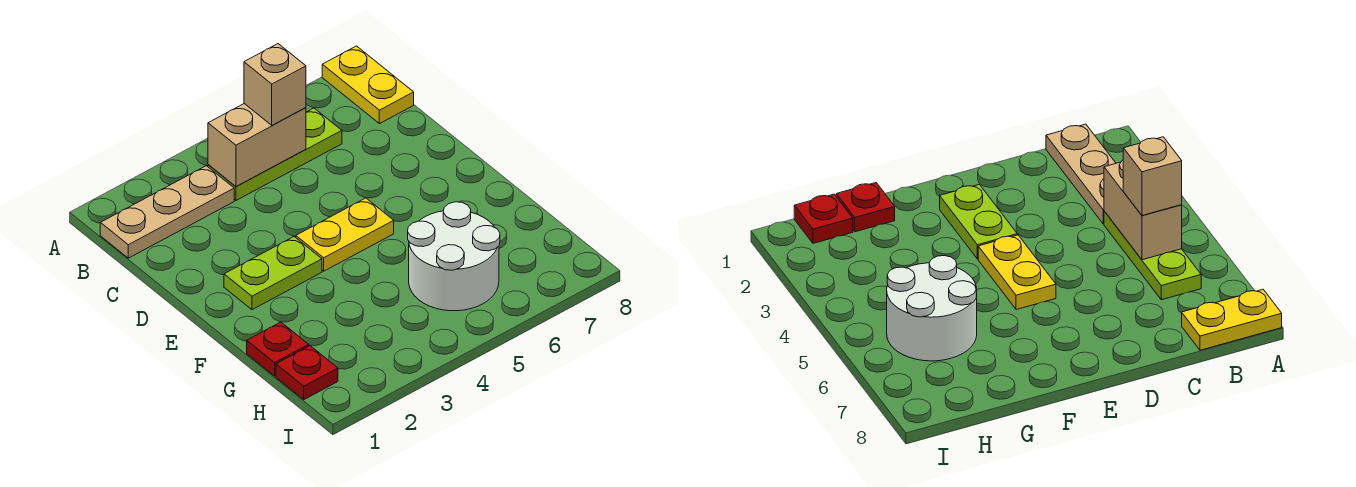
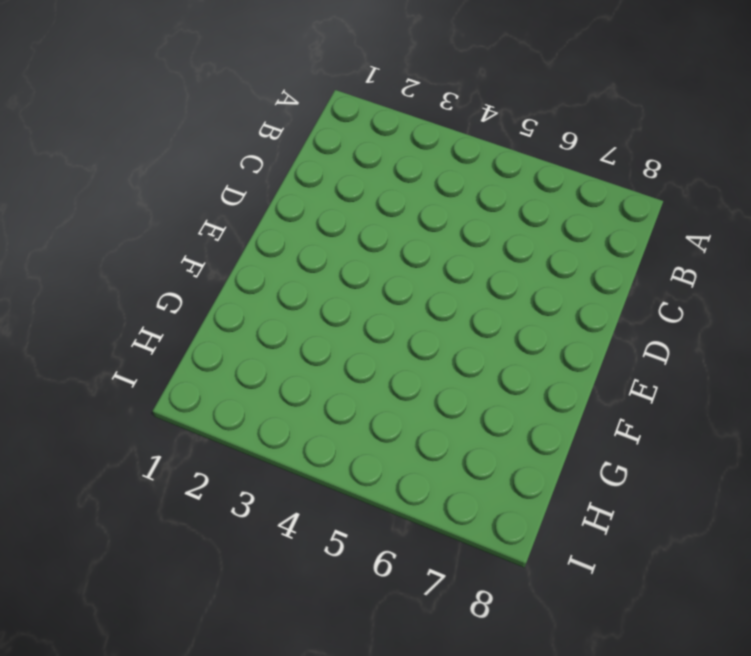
none -> yellow plate A8:B8 level 1
none -> tan plate B1:B3 level 1

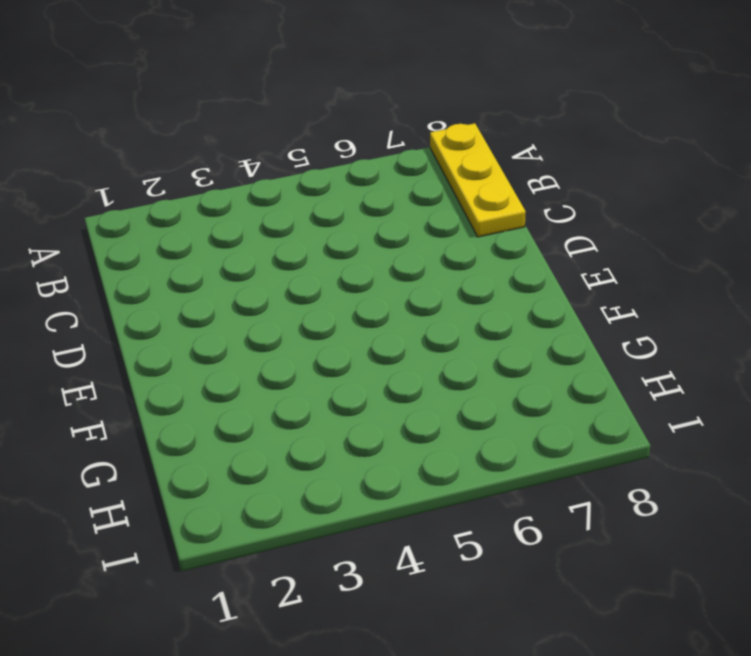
yellow plate A8:C8 level 1 -> yellow plate A8:B8 level 1
none -> tan plate B1:B3 level 1
none -> lime plate B4:B6 level 1

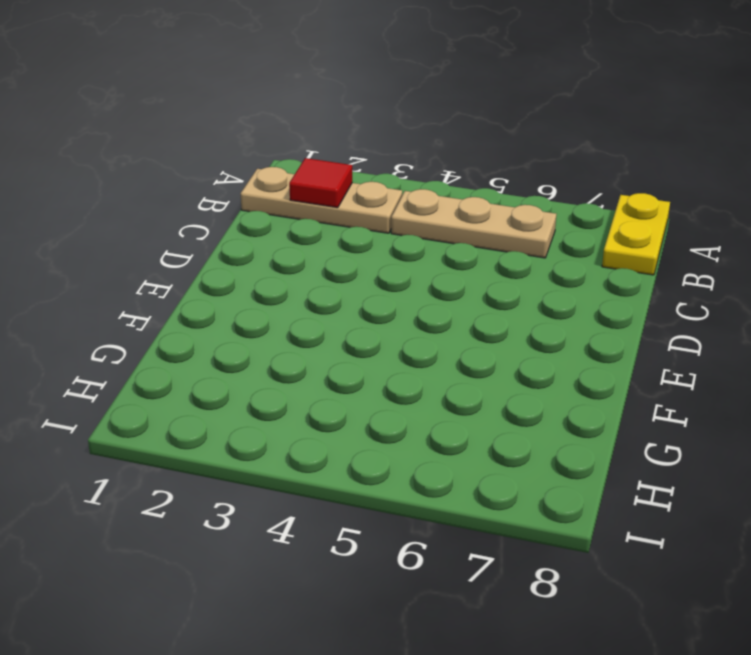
red tile B2 level 2 -> none
tan plate B4:B6 level 1 -> lime plate B4:B6 level 1
none -> lime plate E2:E3 level 1
none -> yellow plate E4:E5 level 1

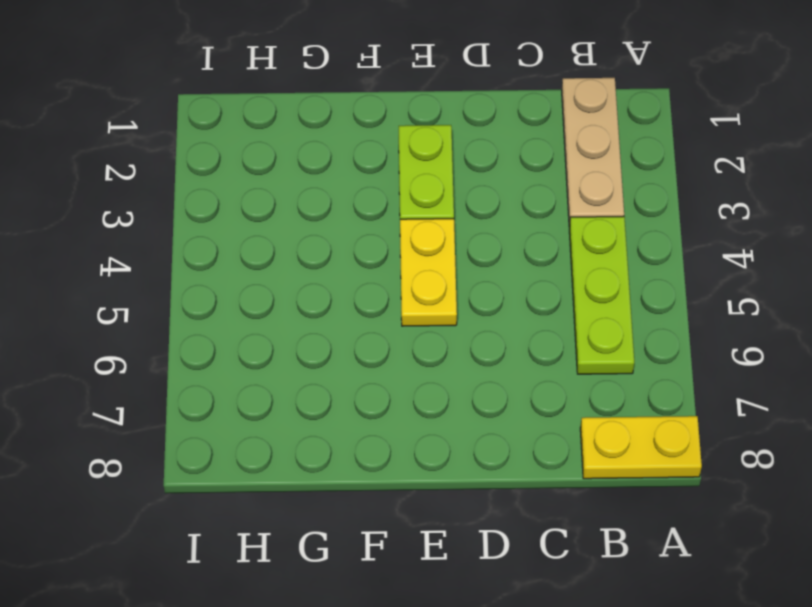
none -> red plate G1 level 1
none -> white round brick G5:H6 level 1

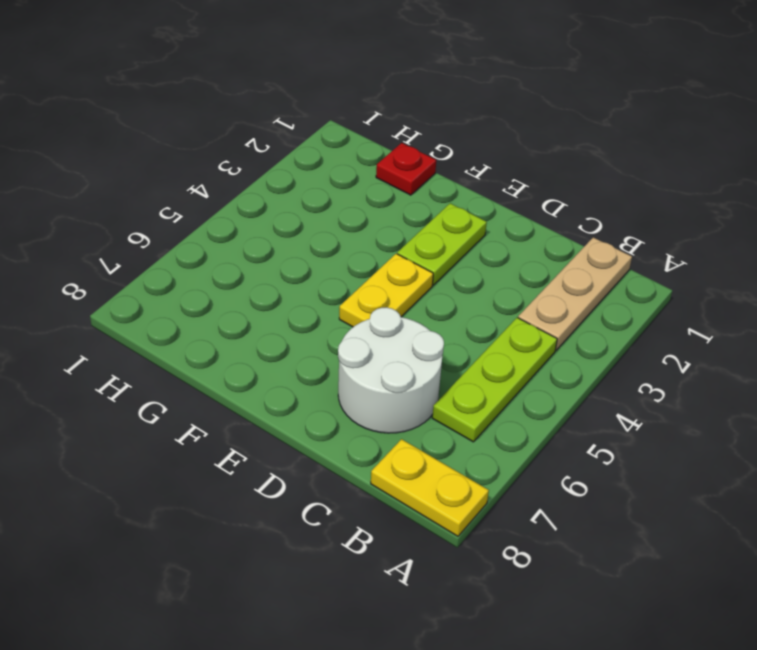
white round brick C6:D7 level 1 -> white round brick G5:H6 level 1
none -> red plate H1 level 1
none -> tan brick B4:B5 level 2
----------------
** Task directions **
Pictures don't belong in the copy. Retype exactly the lines from the one with "red tile B2 level 2 -> none" through the last line of the records.

** Exercise output **
red tile B2 level 2 -> none
tan plate B4:B6 level 1 -> lime plate B4:B6 level 1
none -> lime plate E2:E3 level 1
none -> yellow plate E4:E5 level 1

none -> red plate G1 level 1
none -> white round brick G5:H6 level 1

white round brick C6:D7 level 1 -> white round brick G5:H6 level 1
none -> red plate H1 level 1
none -> tan brick B4:B5 level 2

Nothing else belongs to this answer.